- [Material provided]:
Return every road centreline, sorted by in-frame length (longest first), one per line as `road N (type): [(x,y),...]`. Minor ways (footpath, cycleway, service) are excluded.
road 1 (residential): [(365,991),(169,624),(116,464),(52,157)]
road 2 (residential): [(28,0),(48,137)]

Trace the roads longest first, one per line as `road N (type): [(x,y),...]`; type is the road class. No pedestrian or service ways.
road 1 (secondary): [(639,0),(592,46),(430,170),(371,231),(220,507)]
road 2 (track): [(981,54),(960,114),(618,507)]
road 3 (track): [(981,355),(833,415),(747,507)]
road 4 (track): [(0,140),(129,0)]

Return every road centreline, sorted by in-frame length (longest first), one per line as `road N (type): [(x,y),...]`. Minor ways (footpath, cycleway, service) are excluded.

- [Your goal]: Print only the lines from the one with "Trace the roads" to the end of the records, both included.

- [Expected output]:
Trace the roads longest first, one per line as `road N (type): [(x,y),...]`; type is the road class. No pedestrian or service ways.
road 1 (secondary): [(639,0),(592,46),(430,170),(371,231),(220,507)]
road 2 (track): [(981,54),(960,114),(618,507)]
road 3 (track): [(981,355),(833,415),(747,507)]
road 4 (track): [(0,140),(129,0)]

Return every road centreline, sorted by in-frame length (longest first), one per line as `road N (type): [(x,y),...]`. Minor ways (footpath, cycleway, service) are excluded.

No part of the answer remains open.